- _Task directions_
Beginning with the line that contains "C12: 33nF (GND, N_5) -> 33nF (+3V3, N_5)", reproduce every line through the end of the records below exactly, and leave the pictures out.

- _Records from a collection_
----------
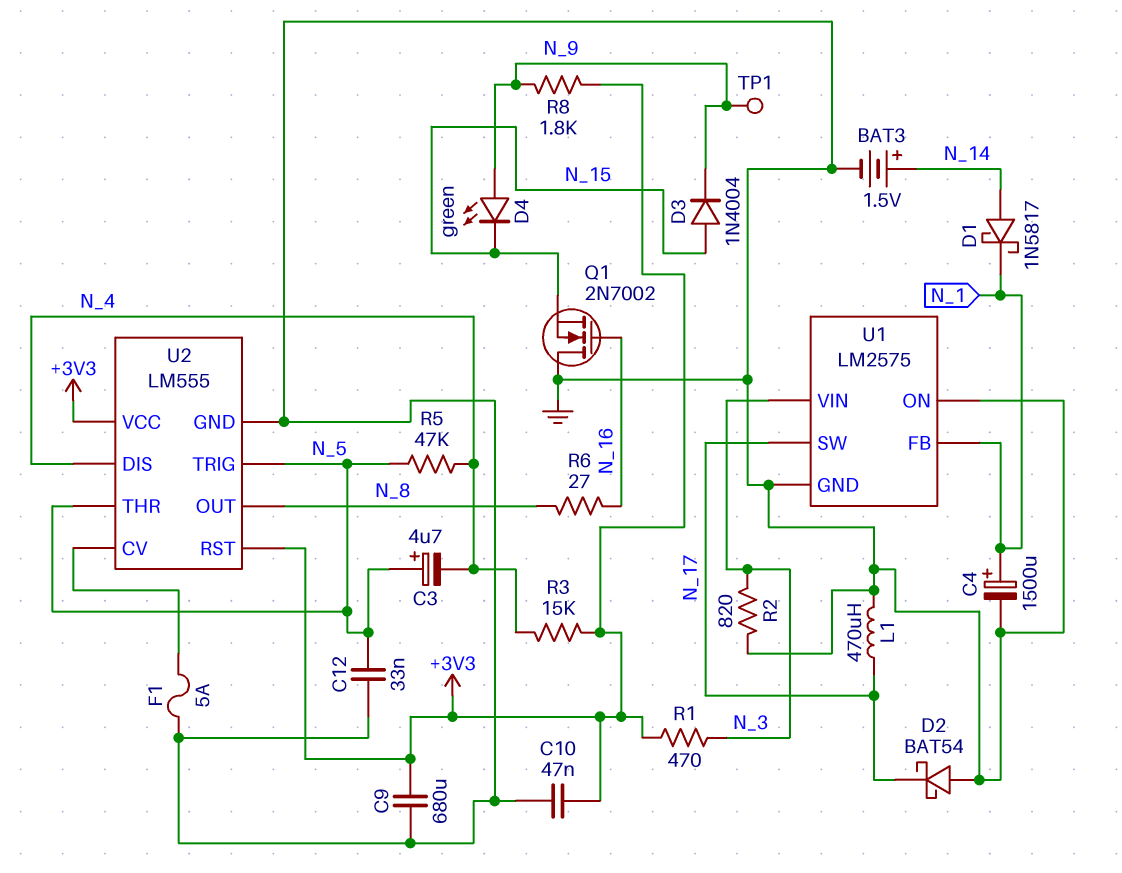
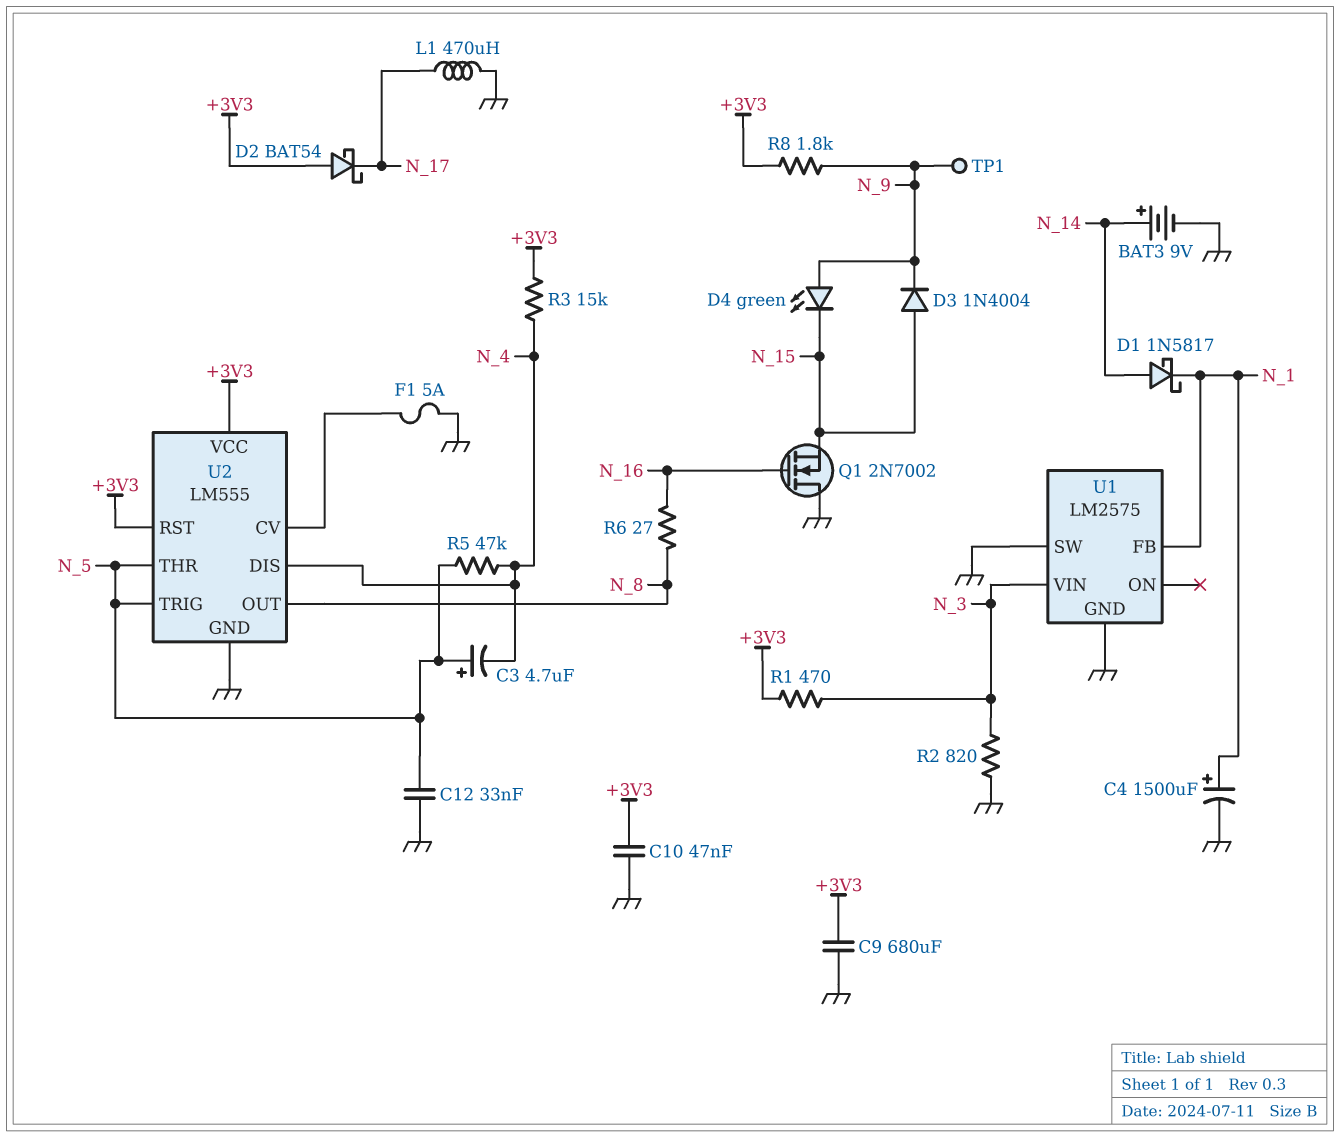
BAT3: 1.5V (plus N_14, minus GND) -> 9V (plus N_14, minus GND)
D2: schottky BAT54 (A GND, K N_17) -> schottky BAT54 (A +3V3, K N_17)
U1 pin ON: GND -> none
U1 pin SW: N_17 -> GND

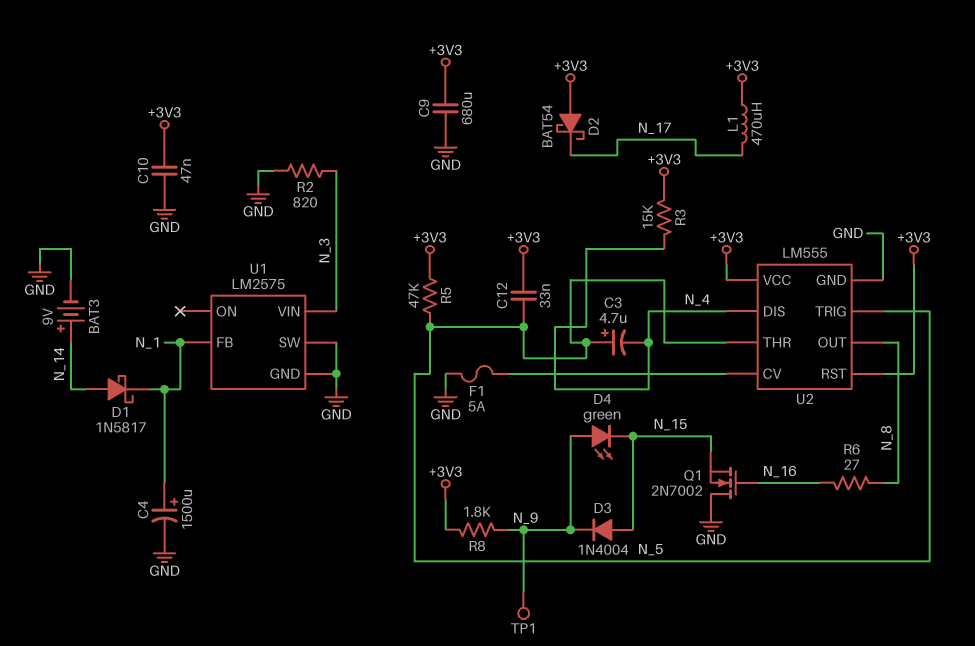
C12: 33nF (GND, N_5) -> 33nF (+3V3, N_5)
L1: 470uH (GND, N_17) -> 470uH (+3V3, N_17)
R1: 470 (+3V3, N_3) -> none
R5: 47k (N_4, N_5) -> 47k (+3V3, N_5)

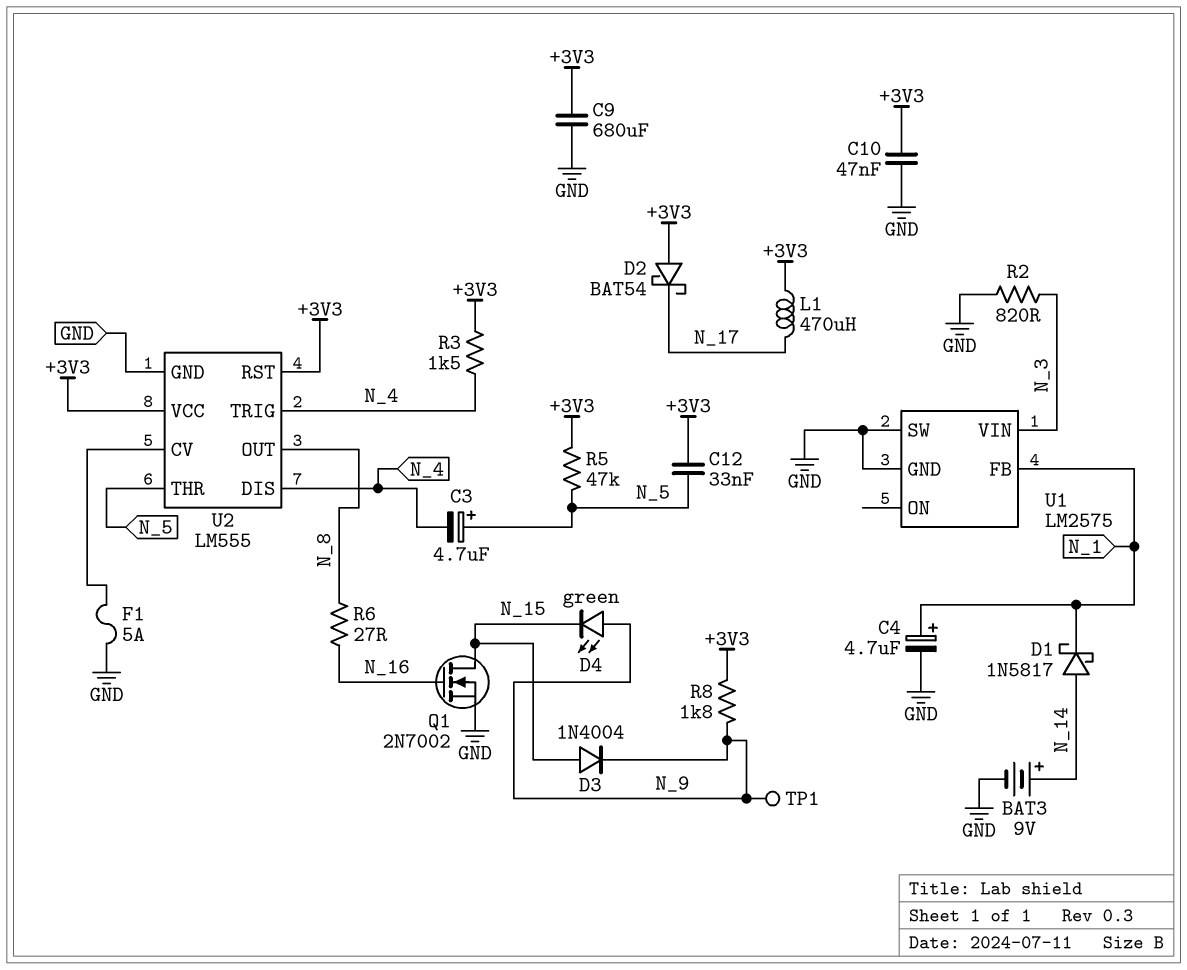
C4: 1500uF (plus N_1, minus GND) -> 4.7uF (plus N_1, minus GND)
Q1: NMOS 2N7002 (G N_16, D GND, S N_15) -> NMOS 2N7002 (G N_16, D N_15, S GND)
R3: 15k (+3V3, N_4) -> 1.5k (+3V3, N_4)
U2 pin TRIG: N_5 -> N_4

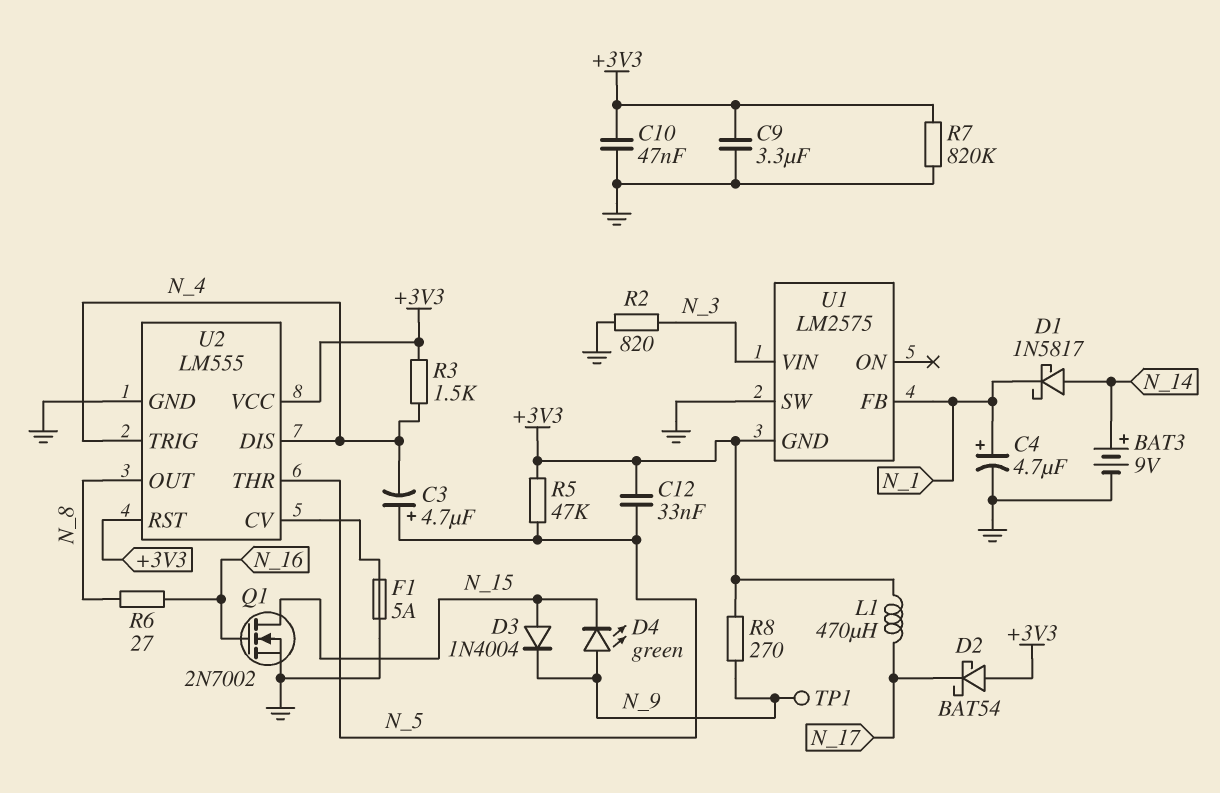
C9: 680uF (+3V3, GND) -> 3.3uF (+3V3, GND)
R7: none -> 820k (+3V3, GND)
R8: 1.8k (+3V3, N_9) -> 270 (+3V3, N_9)
U1 pin GND: GND -> +3V3

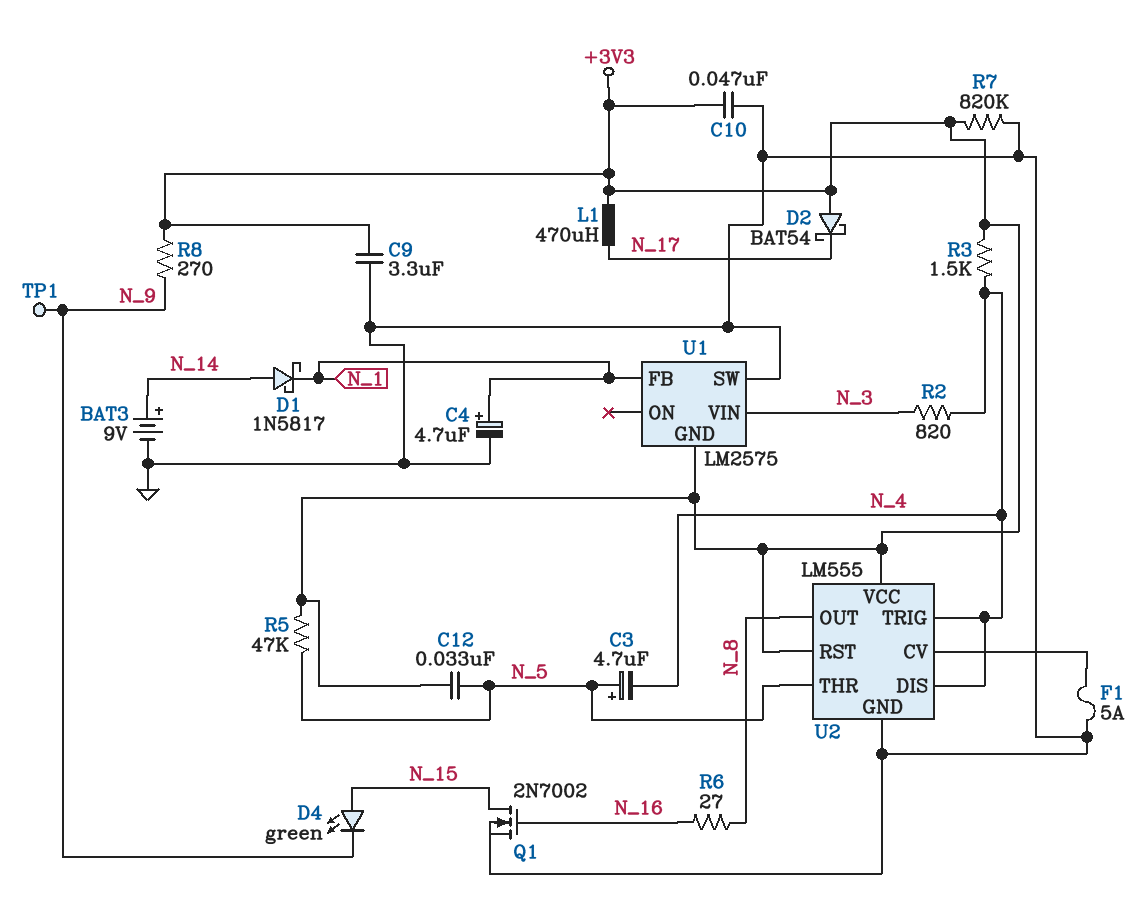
D3: diode 1N4004 (A N_15, K N_9) -> none
D4: LED green (A N_9, K N_15) -> LED green (A N_15, K N_9)
R2: 820 (GND, N_3) -> 820 (N_3, N_4)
----------
- _Solved exercise_
C12: 33nF (GND, N_5) -> 33nF (+3V3, N_5)
L1: 470uH (GND, N_17) -> 470uH (+3V3, N_17)
R1: 470 (+3V3, N_3) -> none
R5: 47k (N_4, N_5) -> 47k (+3V3, N_5)

C4: 1500uF (plus N_1, minus GND) -> 4.7uF (plus N_1, minus GND)
Q1: NMOS 2N7002 (G N_16, D GND, S N_15) -> NMOS 2N7002 (G N_16, D N_15, S GND)
R3: 15k (+3V3, N_4) -> 1.5k (+3V3, N_4)
U2 pin TRIG: N_5 -> N_4

C9: 680uF (+3V3, GND) -> 3.3uF (+3V3, GND)
R7: none -> 820k (+3V3, GND)
R8: 1.8k (+3V3, N_9) -> 270 (+3V3, N_9)
U1 pin GND: GND -> +3V3

D3: diode 1N4004 (A N_15, K N_9) -> none
D4: LED green (A N_9, K N_15) -> LED green (A N_15, K N_9)
R2: 820 (GND, N_3) -> 820 (N_3, N_4)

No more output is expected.